** What is needed **
Wherever the word "from" appears in a line of the records, copy that line.
┄┄┄┄┄┄┄┄┄┄┄┄┄┄┄┄┄┄┄┄
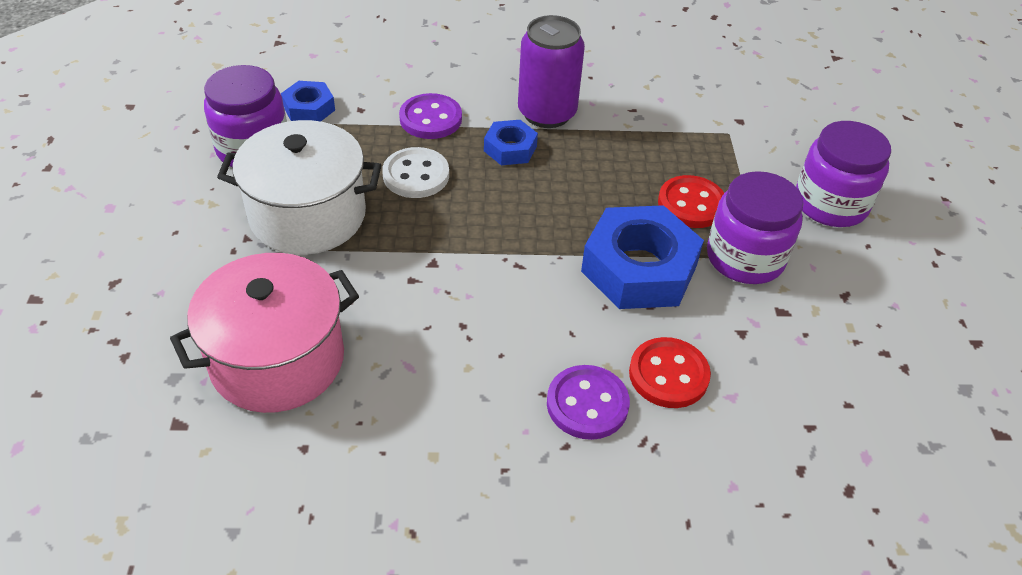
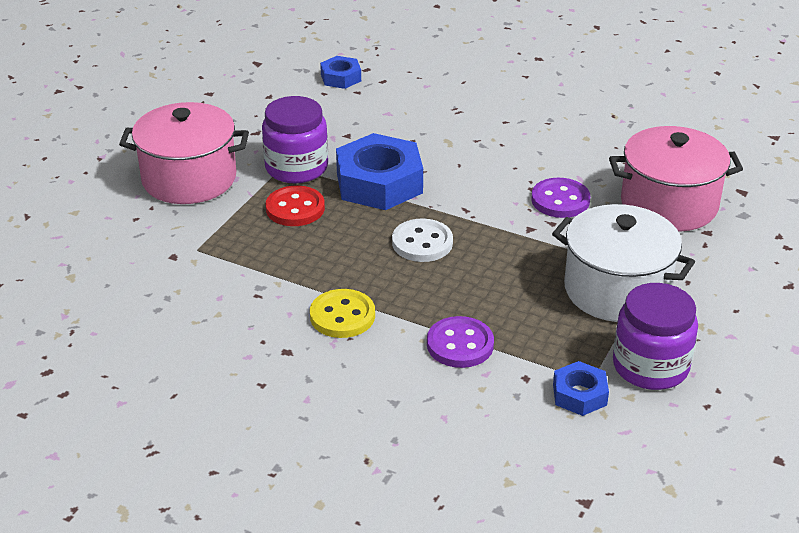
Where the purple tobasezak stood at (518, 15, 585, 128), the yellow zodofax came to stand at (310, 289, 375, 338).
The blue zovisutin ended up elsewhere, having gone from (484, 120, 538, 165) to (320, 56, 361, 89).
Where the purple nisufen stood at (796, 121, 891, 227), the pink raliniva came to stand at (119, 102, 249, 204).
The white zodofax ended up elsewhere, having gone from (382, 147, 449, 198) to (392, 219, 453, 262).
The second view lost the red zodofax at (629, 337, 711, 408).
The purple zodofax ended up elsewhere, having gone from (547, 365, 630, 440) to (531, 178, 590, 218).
┄┄┄┄┄┄┄┄┄┄┄┄┄┄┄┄┄┄┄┄
** Result for this task **
The blue zovisutin ended up elsewhere, having gone from (484, 120, 538, 165) to (320, 56, 361, 89).
The white zodofax ended up elsewhere, having gone from (382, 147, 449, 198) to (392, 219, 453, 262).
The purple zodofax ended up elsewhere, having gone from (547, 365, 630, 440) to (531, 178, 590, 218).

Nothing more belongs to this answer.